START Data

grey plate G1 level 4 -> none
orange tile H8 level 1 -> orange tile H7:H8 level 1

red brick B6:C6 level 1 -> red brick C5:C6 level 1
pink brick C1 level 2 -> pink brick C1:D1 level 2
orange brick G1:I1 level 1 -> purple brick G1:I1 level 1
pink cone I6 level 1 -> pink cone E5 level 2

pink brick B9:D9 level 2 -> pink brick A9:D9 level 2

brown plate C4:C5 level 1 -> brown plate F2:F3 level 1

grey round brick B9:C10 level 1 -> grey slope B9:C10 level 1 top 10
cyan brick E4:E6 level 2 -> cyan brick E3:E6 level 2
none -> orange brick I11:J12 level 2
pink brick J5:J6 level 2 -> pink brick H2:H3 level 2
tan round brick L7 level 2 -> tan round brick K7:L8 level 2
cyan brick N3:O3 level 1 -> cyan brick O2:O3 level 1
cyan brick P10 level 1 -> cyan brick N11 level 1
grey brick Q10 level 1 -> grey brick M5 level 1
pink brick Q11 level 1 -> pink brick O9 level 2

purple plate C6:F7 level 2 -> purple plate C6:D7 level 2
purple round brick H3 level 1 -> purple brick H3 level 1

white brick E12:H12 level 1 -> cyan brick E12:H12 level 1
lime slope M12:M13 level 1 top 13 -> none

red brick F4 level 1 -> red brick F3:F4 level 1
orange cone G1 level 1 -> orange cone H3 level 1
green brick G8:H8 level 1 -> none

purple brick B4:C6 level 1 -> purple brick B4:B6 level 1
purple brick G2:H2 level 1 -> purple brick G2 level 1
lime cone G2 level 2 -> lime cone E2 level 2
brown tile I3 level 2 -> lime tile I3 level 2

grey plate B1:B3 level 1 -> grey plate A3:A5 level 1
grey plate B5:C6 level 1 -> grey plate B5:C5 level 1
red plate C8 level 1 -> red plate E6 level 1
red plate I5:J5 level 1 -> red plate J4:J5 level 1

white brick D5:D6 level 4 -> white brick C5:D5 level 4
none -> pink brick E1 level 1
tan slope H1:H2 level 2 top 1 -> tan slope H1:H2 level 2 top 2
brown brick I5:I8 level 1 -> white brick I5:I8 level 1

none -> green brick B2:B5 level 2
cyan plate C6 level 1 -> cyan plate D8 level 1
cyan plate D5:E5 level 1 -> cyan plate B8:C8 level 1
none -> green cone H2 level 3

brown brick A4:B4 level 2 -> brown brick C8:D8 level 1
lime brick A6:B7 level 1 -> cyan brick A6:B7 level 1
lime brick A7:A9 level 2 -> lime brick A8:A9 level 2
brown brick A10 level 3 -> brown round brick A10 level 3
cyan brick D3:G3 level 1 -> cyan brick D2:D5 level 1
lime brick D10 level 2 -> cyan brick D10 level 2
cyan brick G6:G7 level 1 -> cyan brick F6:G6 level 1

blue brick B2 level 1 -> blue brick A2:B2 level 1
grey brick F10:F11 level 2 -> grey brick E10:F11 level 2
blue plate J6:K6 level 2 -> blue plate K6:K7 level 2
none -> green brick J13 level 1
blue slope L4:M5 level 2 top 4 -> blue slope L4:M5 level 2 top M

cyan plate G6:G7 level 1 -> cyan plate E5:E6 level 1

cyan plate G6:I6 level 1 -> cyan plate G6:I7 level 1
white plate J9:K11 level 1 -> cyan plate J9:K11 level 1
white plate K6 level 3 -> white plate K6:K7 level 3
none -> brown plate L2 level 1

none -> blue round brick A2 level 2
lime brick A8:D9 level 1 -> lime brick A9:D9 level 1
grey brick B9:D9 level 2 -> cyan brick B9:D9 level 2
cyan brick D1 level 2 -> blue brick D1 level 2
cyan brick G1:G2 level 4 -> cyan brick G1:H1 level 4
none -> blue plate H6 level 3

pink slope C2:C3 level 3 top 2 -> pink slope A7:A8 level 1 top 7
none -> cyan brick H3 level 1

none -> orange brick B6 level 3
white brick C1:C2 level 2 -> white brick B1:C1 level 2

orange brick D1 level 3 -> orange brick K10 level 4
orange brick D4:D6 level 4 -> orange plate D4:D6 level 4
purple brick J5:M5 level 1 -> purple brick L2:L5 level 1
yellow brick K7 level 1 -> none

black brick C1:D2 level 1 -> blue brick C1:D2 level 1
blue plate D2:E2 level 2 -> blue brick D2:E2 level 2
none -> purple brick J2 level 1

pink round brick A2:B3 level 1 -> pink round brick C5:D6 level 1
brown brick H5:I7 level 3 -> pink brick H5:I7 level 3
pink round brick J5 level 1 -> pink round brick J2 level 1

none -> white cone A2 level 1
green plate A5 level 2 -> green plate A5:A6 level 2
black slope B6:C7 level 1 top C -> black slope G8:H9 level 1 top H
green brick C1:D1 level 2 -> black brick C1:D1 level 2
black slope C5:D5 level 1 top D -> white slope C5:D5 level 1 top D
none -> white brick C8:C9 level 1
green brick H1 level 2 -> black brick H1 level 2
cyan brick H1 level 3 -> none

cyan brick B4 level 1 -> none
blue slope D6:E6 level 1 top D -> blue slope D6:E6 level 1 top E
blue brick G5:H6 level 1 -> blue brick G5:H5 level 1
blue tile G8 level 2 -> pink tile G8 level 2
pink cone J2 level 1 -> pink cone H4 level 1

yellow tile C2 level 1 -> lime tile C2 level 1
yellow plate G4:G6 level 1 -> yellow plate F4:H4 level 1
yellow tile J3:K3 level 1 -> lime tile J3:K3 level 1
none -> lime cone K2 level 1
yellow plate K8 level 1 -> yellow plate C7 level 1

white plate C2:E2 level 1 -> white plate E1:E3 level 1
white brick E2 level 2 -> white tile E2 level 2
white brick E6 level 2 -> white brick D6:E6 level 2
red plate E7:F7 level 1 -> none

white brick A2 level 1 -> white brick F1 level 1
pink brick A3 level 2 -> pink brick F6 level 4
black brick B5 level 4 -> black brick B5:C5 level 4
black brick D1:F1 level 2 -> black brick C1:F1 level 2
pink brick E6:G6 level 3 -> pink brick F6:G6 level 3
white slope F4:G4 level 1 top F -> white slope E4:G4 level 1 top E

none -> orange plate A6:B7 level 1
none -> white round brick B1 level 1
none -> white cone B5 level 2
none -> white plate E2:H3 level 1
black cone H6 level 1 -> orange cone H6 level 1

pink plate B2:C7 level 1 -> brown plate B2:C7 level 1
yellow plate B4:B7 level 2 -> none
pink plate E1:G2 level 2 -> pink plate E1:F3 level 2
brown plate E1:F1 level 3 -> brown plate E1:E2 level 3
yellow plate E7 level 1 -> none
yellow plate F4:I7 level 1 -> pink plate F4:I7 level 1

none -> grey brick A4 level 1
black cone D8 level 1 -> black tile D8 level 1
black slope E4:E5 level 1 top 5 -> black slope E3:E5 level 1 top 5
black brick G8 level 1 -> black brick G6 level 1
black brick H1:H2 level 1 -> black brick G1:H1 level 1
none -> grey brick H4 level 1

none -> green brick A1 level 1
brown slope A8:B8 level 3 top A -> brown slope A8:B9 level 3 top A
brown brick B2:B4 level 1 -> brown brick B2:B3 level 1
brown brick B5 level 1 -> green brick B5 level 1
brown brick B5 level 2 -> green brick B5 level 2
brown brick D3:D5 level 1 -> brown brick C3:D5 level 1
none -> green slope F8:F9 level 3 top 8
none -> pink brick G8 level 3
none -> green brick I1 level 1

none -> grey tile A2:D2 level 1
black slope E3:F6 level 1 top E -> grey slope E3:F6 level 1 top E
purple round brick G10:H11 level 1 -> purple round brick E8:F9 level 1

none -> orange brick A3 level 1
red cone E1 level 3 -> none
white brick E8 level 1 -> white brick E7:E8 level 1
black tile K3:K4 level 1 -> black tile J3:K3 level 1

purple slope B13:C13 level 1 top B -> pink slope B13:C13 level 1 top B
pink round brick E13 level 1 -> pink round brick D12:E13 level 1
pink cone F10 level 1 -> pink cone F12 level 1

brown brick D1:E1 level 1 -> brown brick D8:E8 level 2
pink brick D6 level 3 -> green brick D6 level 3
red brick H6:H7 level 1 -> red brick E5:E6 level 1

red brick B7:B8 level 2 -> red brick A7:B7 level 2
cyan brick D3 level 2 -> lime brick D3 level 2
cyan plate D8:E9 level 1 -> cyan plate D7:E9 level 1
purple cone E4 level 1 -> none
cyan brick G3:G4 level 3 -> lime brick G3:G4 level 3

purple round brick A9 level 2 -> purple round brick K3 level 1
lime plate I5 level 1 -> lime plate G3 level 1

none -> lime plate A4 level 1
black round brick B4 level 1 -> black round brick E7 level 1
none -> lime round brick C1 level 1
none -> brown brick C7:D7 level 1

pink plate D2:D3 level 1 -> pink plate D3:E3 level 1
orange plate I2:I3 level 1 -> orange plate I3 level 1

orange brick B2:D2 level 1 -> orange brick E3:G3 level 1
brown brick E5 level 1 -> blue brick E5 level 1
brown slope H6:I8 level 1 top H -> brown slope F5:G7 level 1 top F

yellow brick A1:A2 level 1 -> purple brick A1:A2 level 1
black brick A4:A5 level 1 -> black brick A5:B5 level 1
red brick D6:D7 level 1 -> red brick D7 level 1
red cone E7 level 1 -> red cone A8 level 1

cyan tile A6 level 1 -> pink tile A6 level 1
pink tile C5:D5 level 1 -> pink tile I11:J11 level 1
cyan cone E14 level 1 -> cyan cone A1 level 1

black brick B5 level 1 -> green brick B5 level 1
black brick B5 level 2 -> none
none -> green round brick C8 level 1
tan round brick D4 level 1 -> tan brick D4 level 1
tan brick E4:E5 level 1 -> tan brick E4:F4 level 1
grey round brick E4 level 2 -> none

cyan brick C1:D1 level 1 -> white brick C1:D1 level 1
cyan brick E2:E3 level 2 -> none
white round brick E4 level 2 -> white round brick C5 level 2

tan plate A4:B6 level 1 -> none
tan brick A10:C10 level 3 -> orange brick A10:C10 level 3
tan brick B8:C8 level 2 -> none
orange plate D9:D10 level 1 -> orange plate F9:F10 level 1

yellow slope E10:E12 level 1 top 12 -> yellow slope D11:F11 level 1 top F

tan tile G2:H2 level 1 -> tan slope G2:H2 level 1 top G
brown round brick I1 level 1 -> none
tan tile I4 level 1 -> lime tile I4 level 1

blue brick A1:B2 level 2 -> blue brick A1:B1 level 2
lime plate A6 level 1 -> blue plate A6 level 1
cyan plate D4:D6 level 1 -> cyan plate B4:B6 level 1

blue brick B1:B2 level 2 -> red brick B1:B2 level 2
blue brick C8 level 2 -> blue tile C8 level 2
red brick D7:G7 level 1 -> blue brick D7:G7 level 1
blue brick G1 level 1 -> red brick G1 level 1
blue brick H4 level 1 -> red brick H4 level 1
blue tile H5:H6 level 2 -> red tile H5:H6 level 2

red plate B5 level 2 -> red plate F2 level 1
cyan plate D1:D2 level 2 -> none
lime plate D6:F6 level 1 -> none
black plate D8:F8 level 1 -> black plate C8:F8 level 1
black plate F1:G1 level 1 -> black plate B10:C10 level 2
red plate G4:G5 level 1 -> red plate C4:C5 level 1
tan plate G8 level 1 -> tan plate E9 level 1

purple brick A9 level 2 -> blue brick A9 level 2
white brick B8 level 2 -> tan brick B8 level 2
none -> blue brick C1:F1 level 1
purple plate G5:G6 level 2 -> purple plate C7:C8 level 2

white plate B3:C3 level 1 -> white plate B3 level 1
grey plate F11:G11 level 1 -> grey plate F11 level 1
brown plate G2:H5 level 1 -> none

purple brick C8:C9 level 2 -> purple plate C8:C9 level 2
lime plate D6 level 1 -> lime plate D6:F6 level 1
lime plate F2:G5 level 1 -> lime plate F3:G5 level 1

END Data

= Problem details =
Return, from the data, each line where the string "yellow" occurs.

= Task response =
yellow brick K7 level 1 -> none
yellow tile C2 level 1 -> lime tile C2 level 1
yellow plate G4:G6 level 1 -> yellow plate F4:H4 level 1
yellow tile J3:K3 level 1 -> lime tile J3:K3 level 1
yellow plate K8 level 1 -> yellow plate C7 level 1
yellow plate B4:B7 level 2 -> none
yellow plate E7 level 1 -> none
yellow plate F4:I7 level 1 -> pink plate F4:I7 level 1
yellow brick A1:A2 level 1 -> purple brick A1:A2 level 1
yellow slope E10:E12 level 1 top 12 -> yellow slope D11:F11 level 1 top F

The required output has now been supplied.